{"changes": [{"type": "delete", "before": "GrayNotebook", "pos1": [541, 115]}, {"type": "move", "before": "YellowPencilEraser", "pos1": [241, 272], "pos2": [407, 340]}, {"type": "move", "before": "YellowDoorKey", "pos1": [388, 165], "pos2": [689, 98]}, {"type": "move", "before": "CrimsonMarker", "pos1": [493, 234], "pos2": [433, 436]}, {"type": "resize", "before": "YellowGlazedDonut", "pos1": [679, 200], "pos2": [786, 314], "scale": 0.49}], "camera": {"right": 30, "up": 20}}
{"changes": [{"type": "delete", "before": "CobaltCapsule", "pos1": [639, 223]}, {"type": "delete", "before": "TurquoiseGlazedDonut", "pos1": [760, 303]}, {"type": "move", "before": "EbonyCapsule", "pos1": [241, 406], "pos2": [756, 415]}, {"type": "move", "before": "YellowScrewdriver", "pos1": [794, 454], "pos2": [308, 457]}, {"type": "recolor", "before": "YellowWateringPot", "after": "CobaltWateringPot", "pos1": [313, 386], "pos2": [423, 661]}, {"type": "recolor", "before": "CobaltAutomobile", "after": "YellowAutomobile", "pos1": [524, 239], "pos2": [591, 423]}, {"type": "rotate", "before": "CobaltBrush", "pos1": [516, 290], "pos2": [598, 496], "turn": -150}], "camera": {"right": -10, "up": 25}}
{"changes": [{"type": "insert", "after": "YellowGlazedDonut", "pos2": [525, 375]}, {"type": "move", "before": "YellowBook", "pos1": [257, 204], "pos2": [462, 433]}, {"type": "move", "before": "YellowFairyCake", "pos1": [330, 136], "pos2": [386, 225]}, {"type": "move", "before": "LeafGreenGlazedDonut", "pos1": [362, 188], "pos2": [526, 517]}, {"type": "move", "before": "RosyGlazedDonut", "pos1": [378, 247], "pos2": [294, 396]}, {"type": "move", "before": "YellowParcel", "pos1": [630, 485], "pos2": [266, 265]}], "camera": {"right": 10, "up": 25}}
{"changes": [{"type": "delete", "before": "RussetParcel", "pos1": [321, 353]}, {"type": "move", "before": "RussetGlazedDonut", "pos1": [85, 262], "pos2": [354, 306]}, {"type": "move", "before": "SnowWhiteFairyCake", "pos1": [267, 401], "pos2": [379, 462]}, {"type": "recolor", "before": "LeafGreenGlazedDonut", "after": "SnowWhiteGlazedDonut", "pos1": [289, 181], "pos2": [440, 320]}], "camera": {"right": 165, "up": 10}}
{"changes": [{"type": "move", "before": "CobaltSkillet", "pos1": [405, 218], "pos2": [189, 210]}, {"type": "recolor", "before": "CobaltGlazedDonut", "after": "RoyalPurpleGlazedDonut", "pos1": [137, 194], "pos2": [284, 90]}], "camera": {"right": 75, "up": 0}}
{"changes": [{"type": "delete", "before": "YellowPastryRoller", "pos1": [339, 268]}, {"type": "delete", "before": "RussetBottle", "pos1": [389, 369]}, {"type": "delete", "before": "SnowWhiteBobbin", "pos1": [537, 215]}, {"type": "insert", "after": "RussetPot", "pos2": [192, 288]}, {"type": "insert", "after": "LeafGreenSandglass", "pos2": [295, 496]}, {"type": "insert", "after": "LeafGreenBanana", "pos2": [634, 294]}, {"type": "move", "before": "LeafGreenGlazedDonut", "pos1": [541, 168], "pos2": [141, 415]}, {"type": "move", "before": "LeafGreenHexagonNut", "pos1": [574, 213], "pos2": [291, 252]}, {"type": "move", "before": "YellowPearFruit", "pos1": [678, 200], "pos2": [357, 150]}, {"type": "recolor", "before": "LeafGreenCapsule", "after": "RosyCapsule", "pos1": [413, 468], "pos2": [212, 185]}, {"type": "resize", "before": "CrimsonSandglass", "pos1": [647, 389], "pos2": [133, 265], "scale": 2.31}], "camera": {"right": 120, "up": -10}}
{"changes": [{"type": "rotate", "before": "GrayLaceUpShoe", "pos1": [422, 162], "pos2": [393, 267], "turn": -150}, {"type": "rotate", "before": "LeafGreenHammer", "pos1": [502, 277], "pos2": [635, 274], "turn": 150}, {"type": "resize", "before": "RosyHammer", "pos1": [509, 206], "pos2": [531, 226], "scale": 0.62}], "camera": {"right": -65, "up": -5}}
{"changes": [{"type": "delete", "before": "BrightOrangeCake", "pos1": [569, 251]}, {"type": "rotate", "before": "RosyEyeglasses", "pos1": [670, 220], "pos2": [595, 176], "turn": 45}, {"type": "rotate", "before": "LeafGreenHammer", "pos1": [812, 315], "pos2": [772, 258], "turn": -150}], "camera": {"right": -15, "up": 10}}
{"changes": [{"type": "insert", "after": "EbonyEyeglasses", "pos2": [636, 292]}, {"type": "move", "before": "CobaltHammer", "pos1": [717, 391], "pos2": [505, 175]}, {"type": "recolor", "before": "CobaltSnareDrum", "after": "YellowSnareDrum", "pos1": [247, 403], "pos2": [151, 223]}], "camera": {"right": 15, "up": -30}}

*****

* _Problem description_
Output the full listing exactly as it stands.

* _Task solution_
{"changes": [{"type": "delete", "before": "GrayNotebook", "pos1": [541, 115]}, {"type": "move", "before": "YellowPencilEraser", "pos1": [241, 272], "pos2": [407, 340]}, {"type": "move", "before": "YellowDoorKey", "pos1": [388, 165], "pos2": [689, 98]}, {"type": "move", "before": "CrimsonMarker", "pos1": [493, 234], "pos2": [433, 436]}, {"type": "resize", "before": "YellowGlazedDonut", "pos1": [679, 200], "pos2": [786, 314], "scale": 0.49}], "camera": {"right": 30, "up": 20}}
{"changes": [{"type": "delete", "before": "CobaltCapsule", "pos1": [639, 223]}, {"type": "delete", "before": "TurquoiseGlazedDonut", "pos1": [760, 303]}, {"type": "move", "before": "EbonyCapsule", "pos1": [241, 406], "pos2": [756, 415]}, {"type": "move", "before": "YellowScrewdriver", "pos1": [794, 454], "pos2": [308, 457]}, {"type": "recolor", "before": "YellowWateringPot", "after": "CobaltWateringPot", "pos1": [313, 386], "pos2": [423, 661]}, {"type": "recolor", "before": "CobaltAutomobile", "after": "YellowAutomobile", "pos1": [524, 239], "pos2": [591, 423]}, {"type": "rotate", "before": "CobaltBrush", "pos1": [516, 290], "pos2": [598, 496], "turn": -150}], "camera": {"right": -10, "up": 25}}
{"changes": [{"type": "insert", "after": "YellowGlazedDonut", "pos2": [525, 375]}, {"type": "move", "before": "YellowBook", "pos1": [257, 204], "pos2": [462, 433]}, {"type": "move", "before": "YellowFairyCake", "pos1": [330, 136], "pos2": [386, 225]}, {"type": "move", "before": "LeafGreenGlazedDonut", "pos1": [362, 188], "pos2": [526, 517]}, {"type": "move", "before": "RosyGlazedDonut", "pos1": [378, 247], "pos2": [294, 396]}, {"type": "move", "before": "YellowParcel", "pos1": [630, 485], "pos2": [266, 265]}], "camera": {"right": 10, "up": 25}}
{"changes": [{"type": "delete", "before": "RussetParcel", "pos1": [321, 353]}, {"type": "move", "before": "RussetGlazedDonut", "pos1": [85, 262], "pos2": [354, 306]}, {"type": "move", "before": "SnowWhiteFairyCake", "pos1": [267, 401], "pos2": [379, 462]}, {"type": "recolor", "before": "LeafGreenGlazedDonut", "after": "SnowWhiteGlazedDonut", "pos1": [289, 181], "pos2": [440, 320]}], "camera": {"right": 165, "up": 10}}
{"changes": [{"type": "move", "before": "CobaltSkillet", "pos1": [405, 218], "pos2": [189, 210]}, {"type": "recolor", "before": "CobaltGlazedDonut", "after": "RoyalPurpleGlazedDonut", "pos1": [137, 194], "pos2": [284, 90]}], "camera": {"right": 75, "up": 0}}
{"changes": [{"type": "delete", "before": "YellowPastryRoller", "pos1": [339, 268]}, {"type": "delete", "before": "RussetBottle", "pos1": [389, 369]}, {"type": "delete", "before": "SnowWhiteBobbin", "pos1": [537, 215]}, {"type": "insert", "after": "RussetPot", "pos2": [192, 288]}, {"type": "insert", "after": "LeafGreenSandglass", "pos2": [295, 496]}, {"type": "insert", "after": "LeafGreenBanana", "pos2": [634, 294]}, {"type": "move", "before": "LeafGreenGlazedDonut", "pos1": [541, 168], "pos2": [141, 415]}, {"type": "move", "before": "LeafGreenHexagonNut", "pos1": [574, 213], "pos2": [291, 252]}, {"type": "move", "before": "YellowPearFruit", "pos1": [678, 200], "pos2": [357, 150]}, {"type": "recolor", "before": "LeafGreenCapsule", "after": "RosyCapsule", "pos1": [413, 468], "pos2": [212, 185]}, {"type": "resize", "before": "CrimsonSandglass", "pos1": [647, 389], "pos2": [133, 265], "scale": 2.31}], "camera": {"right": 120, "up": -10}}
{"changes": [{"type": "rotate", "before": "GrayLaceUpShoe", "pos1": [422, 162], "pos2": [393, 267], "turn": -150}, {"type": "rotate", "before": "LeafGreenHammer", "pos1": [502, 277], "pos2": [635, 274], "turn": 150}, {"type": "resize", "before": "RosyHammer", "pos1": [509, 206], "pos2": [531, 226], "scale": 0.62}], "camera": {"right": -65, "up": -5}}
{"changes": [{"type": "delete", "before": "BrightOrangeCake", "pos1": [569, 251]}, {"type": "rotate", "before": "RosyEyeglasses", "pos1": [670, 220], "pos2": [595, 176], "turn": 45}, {"type": "rotate", "before": "LeafGreenHammer", "pos1": [812, 315], "pos2": [772, 258], "turn": -150}], "camera": {"right": -15, "up": 10}}
{"changes": [{"type": "insert", "after": "EbonyEyeglasses", "pos2": [636, 292]}, {"type": "move", "before": "CobaltHammer", "pos1": [717, 391], "pos2": [505, 175]}, {"type": "recolor", "before": "CobaltSnareDrum", "after": "YellowSnareDrum", "pos1": [247, 403], "pos2": [151, 223]}], "camera": {"right": 15, "up": -30}}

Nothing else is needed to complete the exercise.